__What to work on__.
Report all lines of the records that contain "black".
Start of Task input
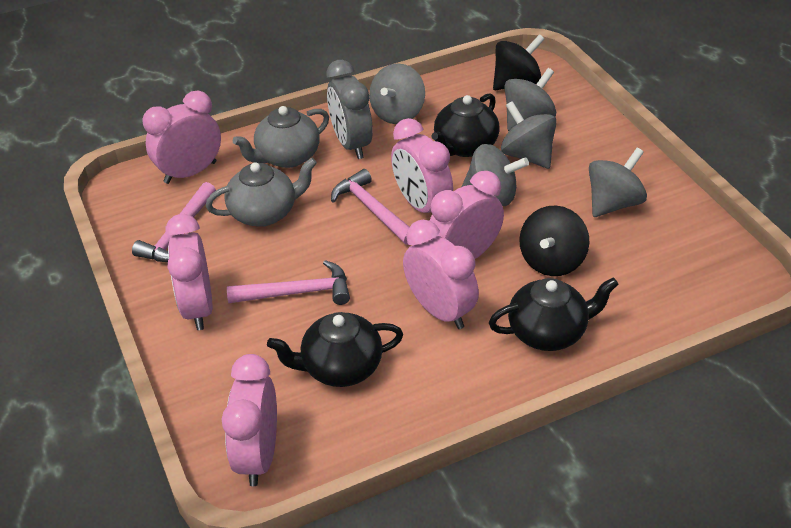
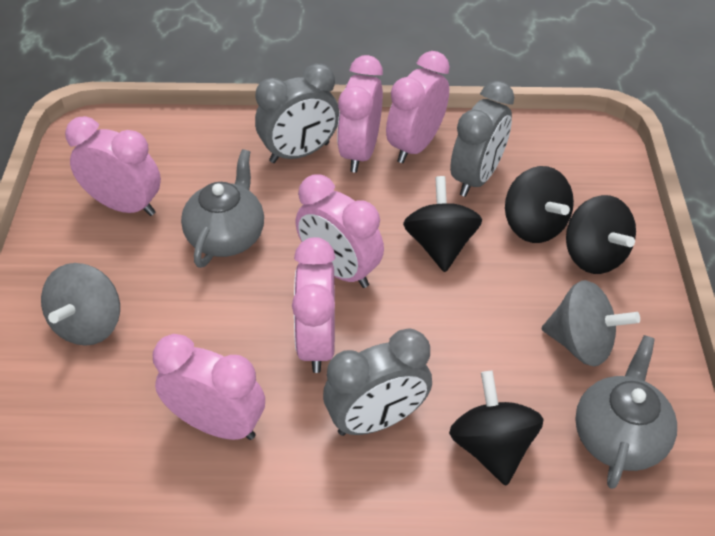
black spinning top: 2 -> 4
black teapot: 3 -> 0
grey clock: 1 -> 3
grey spinning top: 5 -> 2
pink hammer: 3 -> 0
End of Task input
__Response to the task__.
black spinning top: 2 -> 4
black teapot: 3 -> 0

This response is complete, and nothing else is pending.